Segment Open

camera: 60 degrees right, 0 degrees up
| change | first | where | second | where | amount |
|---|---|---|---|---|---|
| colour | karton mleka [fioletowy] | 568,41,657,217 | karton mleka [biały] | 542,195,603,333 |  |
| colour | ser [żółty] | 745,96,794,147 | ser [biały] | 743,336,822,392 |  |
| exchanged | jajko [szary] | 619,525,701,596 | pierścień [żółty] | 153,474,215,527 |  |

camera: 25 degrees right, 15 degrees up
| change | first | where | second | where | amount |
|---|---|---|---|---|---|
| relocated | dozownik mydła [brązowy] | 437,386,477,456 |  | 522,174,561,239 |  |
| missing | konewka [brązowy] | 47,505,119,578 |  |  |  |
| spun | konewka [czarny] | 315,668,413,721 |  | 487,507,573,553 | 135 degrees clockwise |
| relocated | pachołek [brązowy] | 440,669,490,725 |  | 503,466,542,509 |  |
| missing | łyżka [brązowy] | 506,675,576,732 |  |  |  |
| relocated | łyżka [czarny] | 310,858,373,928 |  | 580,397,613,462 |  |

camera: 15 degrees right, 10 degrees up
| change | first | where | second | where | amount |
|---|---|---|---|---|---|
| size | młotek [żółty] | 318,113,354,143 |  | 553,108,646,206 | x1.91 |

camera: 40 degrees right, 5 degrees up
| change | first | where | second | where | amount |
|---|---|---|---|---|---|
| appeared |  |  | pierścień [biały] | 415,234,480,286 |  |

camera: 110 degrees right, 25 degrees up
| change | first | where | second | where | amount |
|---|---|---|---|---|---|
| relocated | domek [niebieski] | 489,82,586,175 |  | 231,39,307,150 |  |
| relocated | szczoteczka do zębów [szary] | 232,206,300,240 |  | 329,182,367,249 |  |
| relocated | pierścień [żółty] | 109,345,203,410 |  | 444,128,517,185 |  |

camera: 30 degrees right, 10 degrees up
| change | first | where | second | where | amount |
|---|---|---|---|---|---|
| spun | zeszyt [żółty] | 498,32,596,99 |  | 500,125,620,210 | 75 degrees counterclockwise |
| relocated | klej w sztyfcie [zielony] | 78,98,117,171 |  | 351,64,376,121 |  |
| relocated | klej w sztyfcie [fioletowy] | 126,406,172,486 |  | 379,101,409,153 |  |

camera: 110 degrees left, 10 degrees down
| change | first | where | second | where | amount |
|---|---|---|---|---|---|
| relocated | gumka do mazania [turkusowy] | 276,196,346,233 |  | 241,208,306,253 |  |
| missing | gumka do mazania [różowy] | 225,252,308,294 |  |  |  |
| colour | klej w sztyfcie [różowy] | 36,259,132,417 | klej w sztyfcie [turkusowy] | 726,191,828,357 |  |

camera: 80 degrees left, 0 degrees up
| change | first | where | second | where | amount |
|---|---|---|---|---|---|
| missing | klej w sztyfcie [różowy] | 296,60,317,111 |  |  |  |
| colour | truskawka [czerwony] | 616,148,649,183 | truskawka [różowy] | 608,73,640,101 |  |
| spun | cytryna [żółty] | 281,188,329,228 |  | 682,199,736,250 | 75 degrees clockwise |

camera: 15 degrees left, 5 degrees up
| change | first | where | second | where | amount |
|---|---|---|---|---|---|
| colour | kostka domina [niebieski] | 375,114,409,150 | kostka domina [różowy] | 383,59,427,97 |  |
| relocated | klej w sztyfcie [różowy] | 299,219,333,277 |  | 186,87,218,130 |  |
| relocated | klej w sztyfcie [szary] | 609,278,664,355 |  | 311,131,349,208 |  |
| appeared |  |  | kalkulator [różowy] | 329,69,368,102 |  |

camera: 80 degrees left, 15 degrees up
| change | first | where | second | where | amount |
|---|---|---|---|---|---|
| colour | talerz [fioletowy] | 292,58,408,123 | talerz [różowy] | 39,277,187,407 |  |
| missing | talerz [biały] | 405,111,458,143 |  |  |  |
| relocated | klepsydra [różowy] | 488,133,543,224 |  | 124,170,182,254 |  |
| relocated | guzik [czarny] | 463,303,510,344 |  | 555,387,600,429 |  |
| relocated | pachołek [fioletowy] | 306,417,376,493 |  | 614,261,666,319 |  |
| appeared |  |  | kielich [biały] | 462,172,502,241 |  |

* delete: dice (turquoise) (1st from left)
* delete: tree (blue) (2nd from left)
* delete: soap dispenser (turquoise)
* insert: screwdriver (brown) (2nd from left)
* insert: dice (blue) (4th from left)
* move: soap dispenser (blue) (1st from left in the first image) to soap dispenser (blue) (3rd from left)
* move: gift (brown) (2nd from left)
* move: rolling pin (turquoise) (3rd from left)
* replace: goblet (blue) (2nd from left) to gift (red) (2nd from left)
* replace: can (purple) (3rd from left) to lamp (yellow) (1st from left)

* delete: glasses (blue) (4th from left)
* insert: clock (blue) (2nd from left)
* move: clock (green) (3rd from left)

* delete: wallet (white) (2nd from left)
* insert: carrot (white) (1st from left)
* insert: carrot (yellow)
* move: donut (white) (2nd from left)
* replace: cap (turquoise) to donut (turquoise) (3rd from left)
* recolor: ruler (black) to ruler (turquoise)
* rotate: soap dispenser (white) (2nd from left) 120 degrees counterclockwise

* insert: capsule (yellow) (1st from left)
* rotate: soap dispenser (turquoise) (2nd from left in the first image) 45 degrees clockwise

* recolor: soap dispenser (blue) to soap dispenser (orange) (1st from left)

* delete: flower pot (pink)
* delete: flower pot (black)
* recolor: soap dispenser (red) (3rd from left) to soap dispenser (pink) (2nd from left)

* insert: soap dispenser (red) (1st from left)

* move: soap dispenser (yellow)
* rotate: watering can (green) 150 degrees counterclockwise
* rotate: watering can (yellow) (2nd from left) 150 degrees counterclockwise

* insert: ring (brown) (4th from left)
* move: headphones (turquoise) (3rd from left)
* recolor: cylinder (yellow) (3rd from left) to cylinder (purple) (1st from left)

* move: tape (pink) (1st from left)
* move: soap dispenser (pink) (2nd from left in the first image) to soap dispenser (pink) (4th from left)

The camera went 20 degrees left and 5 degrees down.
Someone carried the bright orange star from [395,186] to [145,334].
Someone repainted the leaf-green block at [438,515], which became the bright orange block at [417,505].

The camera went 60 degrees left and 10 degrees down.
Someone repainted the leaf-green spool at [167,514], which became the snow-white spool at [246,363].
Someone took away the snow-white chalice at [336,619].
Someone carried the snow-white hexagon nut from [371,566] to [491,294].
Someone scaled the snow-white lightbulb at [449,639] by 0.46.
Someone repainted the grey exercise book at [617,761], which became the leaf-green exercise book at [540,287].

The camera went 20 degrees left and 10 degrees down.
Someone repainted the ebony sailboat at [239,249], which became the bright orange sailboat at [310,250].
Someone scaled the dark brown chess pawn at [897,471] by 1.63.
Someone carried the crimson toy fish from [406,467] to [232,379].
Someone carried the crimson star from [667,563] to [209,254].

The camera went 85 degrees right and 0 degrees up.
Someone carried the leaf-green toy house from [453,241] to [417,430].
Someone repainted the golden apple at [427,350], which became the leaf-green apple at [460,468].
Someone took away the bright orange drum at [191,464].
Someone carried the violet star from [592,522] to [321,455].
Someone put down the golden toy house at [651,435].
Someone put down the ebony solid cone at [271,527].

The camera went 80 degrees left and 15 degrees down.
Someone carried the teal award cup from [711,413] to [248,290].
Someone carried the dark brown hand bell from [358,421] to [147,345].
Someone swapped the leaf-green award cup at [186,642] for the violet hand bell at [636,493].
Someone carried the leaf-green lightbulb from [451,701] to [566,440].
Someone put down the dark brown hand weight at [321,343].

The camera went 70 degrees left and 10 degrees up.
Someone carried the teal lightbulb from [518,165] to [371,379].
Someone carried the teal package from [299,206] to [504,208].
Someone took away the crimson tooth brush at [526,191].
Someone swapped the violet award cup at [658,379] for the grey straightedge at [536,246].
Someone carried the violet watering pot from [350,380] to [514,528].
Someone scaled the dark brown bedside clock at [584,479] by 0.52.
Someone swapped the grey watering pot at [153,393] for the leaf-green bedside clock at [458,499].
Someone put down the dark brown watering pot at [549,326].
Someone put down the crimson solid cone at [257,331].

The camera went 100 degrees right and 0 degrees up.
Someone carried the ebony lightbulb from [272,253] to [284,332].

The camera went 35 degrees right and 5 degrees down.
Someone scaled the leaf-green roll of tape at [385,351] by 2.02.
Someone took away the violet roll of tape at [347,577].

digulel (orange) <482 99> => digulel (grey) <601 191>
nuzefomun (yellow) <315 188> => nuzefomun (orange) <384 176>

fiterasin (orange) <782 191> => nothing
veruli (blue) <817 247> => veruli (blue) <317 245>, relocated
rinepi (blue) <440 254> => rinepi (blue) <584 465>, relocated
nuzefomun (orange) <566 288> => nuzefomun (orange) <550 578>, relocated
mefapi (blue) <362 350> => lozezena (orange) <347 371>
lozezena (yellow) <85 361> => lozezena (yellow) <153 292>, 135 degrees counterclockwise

Segment Closed

After locating the line with "(blue) (3rd from left)" in the material above, return it and each line after it exactly, ending at the line with "Someone carried the bright".

* move: soap dispenser (blue) (1st from left in the first image) to soap dispenser (blue) (3rd from left)
* move: gift (brown) (2nd from left)
* move: rolling pin (turquoise) (3rd from left)
* replace: goblet (blue) (2nd from left) to gift (red) (2nd from left)
* replace: can (purple) (3rd from left) to lamp (yellow) (1st from left)

* delete: glasses (blue) (4th from left)
* insert: clock (blue) (2nd from left)
* move: clock (green) (3rd from left)

* delete: wallet (white) (2nd from left)
* insert: carrot (white) (1st from left)
* insert: carrot (yellow)
* move: donut (white) (2nd from left)
* replace: cap (turquoise) to donut (turquoise) (3rd from left)
* recolor: ruler (black) to ruler (turquoise)
* rotate: soap dispenser (white) (2nd from left) 120 degrees counterclockwise

* insert: capsule (yellow) (1st from left)
* rotate: soap dispenser (turquoise) (2nd from left in the first image) 45 degrees clockwise

* recolor: soap dispenser (blue) to soap dispenser (orange) (1st from left)

* delete: flower pot (pink)
* delete: flower pot (black)
* recolor: soap dispenser (red) (3rd from left) to soap dispenser (pink) (2nd from left)

* insert: soap dispenser (red) (1st from left)

* move: soap dispenser (yellow)
* rotate: watering can (green) 150 degrees counterclockwise
* rotate: watering can (yellow) (2nd from left) 150 degrees counterclockwise

* insert: ring (brown) (4th from left)
* move: headphones (turquoise) (3rd from left)
* recolor: cylinder (yellow) (3rd from left) to cylinder (purple) (1st from left)

* move: tape (pink) (1st from left)
* move: soap dispenser (pink) (2nd from left in the first image) to soap dispenser (pink) (4th from left)

The camera went 20 degrees left and 5 degrees down.
Someone carried the bright orange star from [395,186] to [145,334].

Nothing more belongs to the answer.